WHAT TO WORK ON: Change every "counterclockwise" in the records below to "anticlockwise" and give the lines again with nothing else altered. Leave the picture lines out of your answer.
======
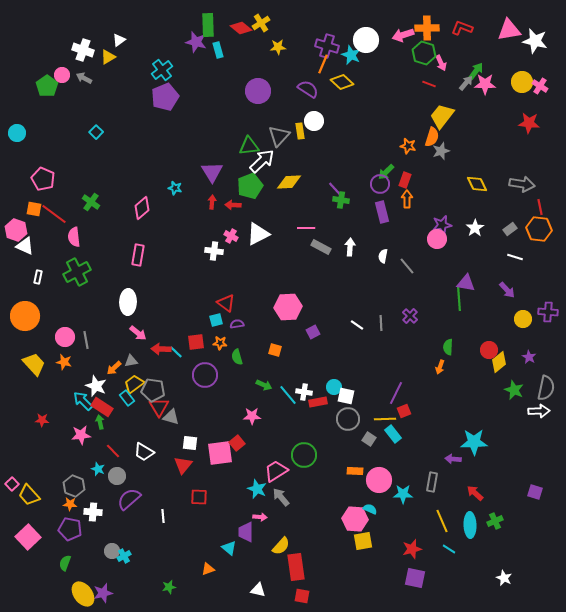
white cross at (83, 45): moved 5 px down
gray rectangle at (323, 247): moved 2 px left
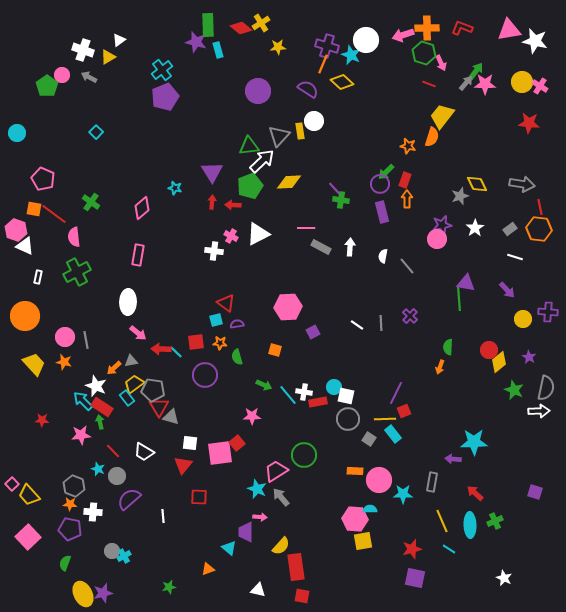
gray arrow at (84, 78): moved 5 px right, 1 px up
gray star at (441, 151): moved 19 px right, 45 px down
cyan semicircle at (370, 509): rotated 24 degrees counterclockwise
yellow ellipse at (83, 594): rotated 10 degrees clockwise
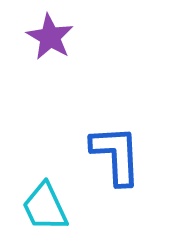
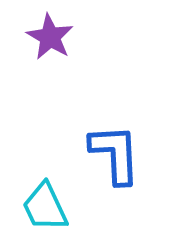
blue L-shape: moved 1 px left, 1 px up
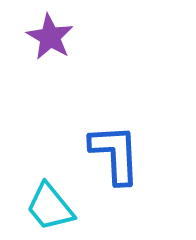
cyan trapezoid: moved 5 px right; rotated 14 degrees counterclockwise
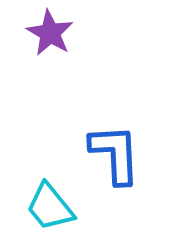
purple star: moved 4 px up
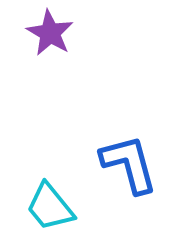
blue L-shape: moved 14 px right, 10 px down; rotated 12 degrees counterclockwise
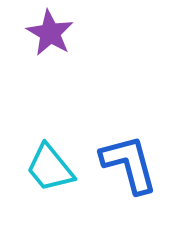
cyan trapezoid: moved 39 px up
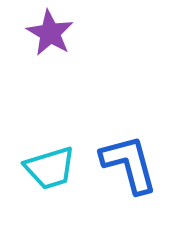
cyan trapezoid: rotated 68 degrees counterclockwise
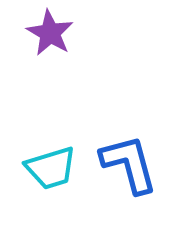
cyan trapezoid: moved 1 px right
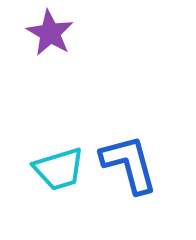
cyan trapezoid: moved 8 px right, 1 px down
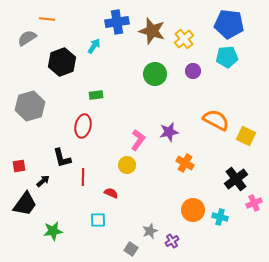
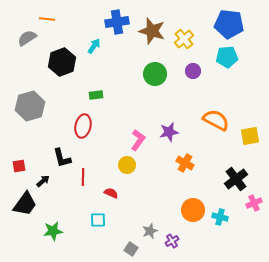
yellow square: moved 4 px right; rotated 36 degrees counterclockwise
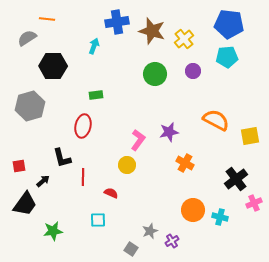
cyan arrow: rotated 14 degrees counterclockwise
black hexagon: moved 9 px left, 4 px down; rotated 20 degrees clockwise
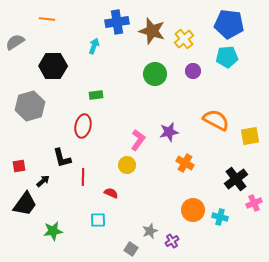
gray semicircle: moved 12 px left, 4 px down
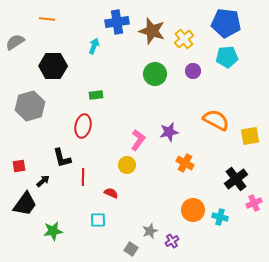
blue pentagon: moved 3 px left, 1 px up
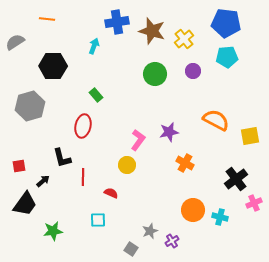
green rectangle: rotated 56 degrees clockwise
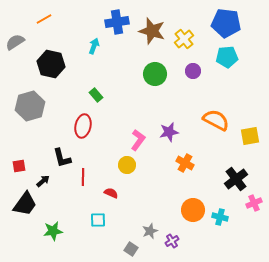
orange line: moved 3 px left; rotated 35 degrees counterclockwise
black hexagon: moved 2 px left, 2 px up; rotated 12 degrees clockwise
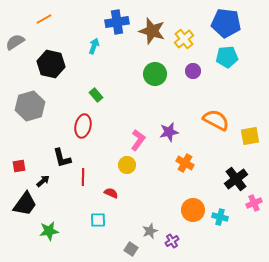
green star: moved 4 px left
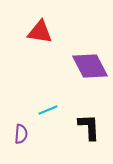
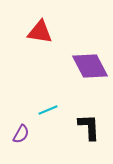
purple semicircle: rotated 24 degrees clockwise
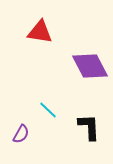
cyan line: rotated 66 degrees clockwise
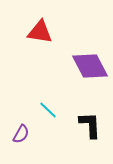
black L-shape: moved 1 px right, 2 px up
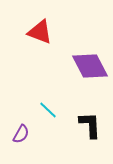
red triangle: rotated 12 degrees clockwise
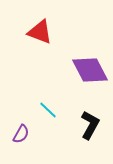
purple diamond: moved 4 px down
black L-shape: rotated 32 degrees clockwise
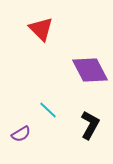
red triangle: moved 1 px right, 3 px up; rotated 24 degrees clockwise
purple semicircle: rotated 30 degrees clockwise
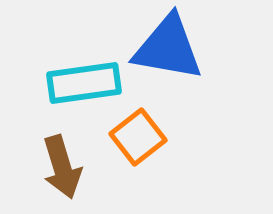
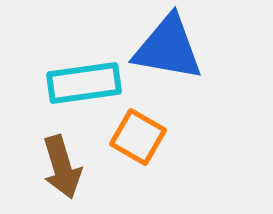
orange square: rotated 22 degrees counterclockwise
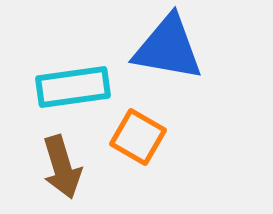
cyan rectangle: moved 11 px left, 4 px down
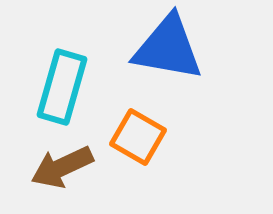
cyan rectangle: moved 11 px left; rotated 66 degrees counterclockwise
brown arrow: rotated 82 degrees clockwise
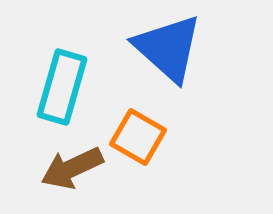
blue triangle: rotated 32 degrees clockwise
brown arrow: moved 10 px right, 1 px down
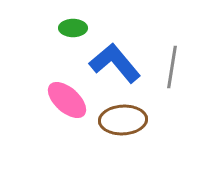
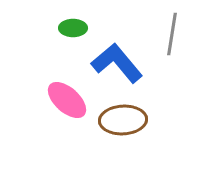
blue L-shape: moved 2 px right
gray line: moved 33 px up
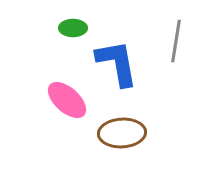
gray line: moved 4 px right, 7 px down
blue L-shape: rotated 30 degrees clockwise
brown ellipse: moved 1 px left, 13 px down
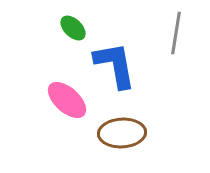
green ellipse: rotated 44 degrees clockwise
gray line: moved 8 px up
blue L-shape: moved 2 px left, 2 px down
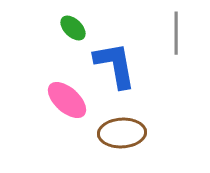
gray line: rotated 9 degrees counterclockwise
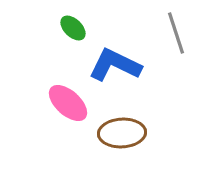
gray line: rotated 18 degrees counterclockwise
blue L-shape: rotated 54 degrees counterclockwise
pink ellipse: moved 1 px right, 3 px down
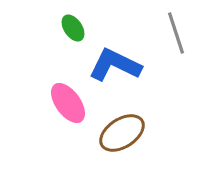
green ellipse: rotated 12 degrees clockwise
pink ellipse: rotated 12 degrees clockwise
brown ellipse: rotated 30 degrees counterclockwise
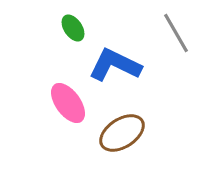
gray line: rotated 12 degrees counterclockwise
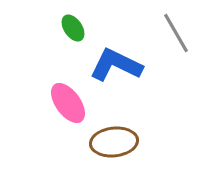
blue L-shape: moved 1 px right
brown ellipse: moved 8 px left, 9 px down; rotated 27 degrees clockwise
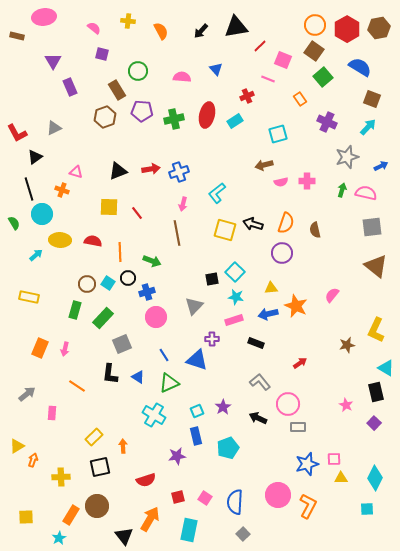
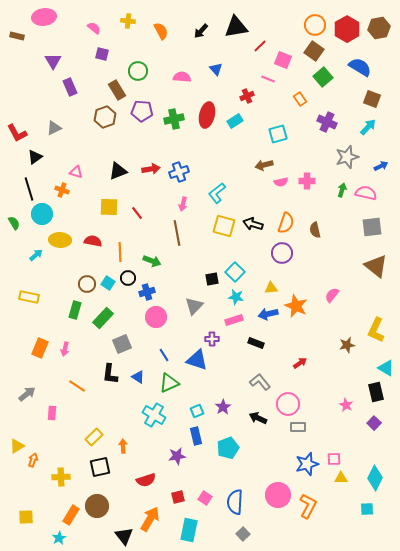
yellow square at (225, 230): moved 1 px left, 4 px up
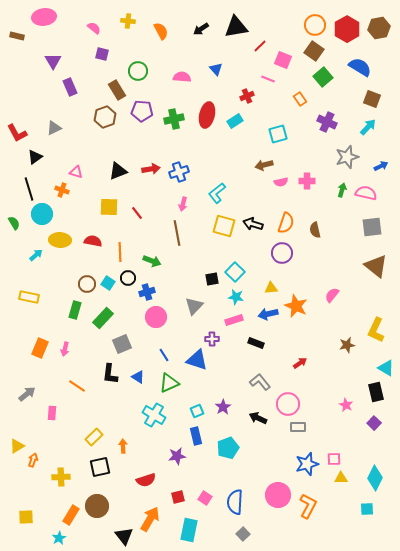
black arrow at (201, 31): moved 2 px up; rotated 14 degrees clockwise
======
EXERCISE ANSWER:
white cross at (83, 45): moved 5 px down
gray rectangle at (323, 247): moved 2 px left
gray arrow at (84, 78): moved 5 px right, 1 px up
gray star at (441, 151): moved 19 px right, 45 px down
cyan semicircle at (370, 509): rotated 24 degrees anticlockwise
yellow ellipse at (83, 594): rotated 10 degrees clockwise
blue L-shape: moved 1 px left, 1 px up
cyan trapezoid: moved 5 px right; rotated 14 degrees anticlockwise
purple star: moved 4 px up
blue L-shape: moved 14 px right, 10 px down; rotated 12 degrees anticlockwise
cyan trapezoid: moved 39 px up
cyan trapezoid: rotated 68 degrees anticlockwise
cyan trapezoid: moved 1 px right
cyan trapezoid: moved 8 px right, 1 px down
yellow square: moved 4 px right; rotated 36 degrees anticlockwise
cyan arrow: rotated 14 degrees anticlockwise
black hexagon: moved 9 px left, 4 px down; rotated 20 degrees clockwise
gray semicircle: moved 12 px left, 4 px down
blue pentagon: moved 3 px left, 1 px up
green rectangle: rotated 56 degrees clockwise
orange line: moved 3 px left; rotated 35 degrees anticlockwise
black hexagon: moved 2 px left, 2 px up; rotated 12 degrees clockwise
green star: moved 4 px left
purple semicircle: rotated 24 degrees clockwise
cyan line: rotated 66 degrees clockwise
black L-shape: moved 1 px right, 2 px up
red triangle: rotated 12 degrees clockwise
purple diamond: moved 4 px down
black L-shape: rotated 32 degrees clockwise
red triangle: moved 1 px right, 3 px up; rotated 24 degrees clockwise
purple semicircle: rotated 30 degrees clockwise
orange square: rotated 22 degrees anticlockwise
cyan rectangle: moved 11 px left, 4 px down
cyan rectangle: moved 11 px left; rotated 66 degrees anticlockwise
brown arrow: rotated 82 degrees clockwise
blue triangle: rotated 32 degrees clockwise
brown arrow: moved 10 px right, 1 px down
blue L-shape: moved 2 px right
gray line: moved 33 px up
gray line: moved 4 px right, 7 px down
blue L-shape: rotated 30 degrees clockwise
brown ellipse: moved 1 px left, 13 px down
green ellipse: rotated 44 degrees clockwise
gray line: moved 8 px up
blue L-shape: moved 2 px left, 2 px down
gray line: rotated 9 degrees anticlockwise
gray line: rotated 18 degrees anticlockwise
blue L-shape: rotated 54 degrees anticlockwise
pink ellipse: moved 1 px right, 3 px down
green ellipse: rotated 12 degrees clockwise
pink ellipse: rotated 12 degrees clockwise
brown ellipse: rotated 30 degrees anticlockwise
gray line: rotated 12 degrees anticlockwise
blue L-shape: moved 1 px right
brown ellipse: moved 8 px left, 9 px down; rotated 27 degrees clockwise
yellow square at (225, 230): moved 1 px left, 4 px up
black arrow at (201, 31): moved 2 px up; rotated 14 degrees clockwise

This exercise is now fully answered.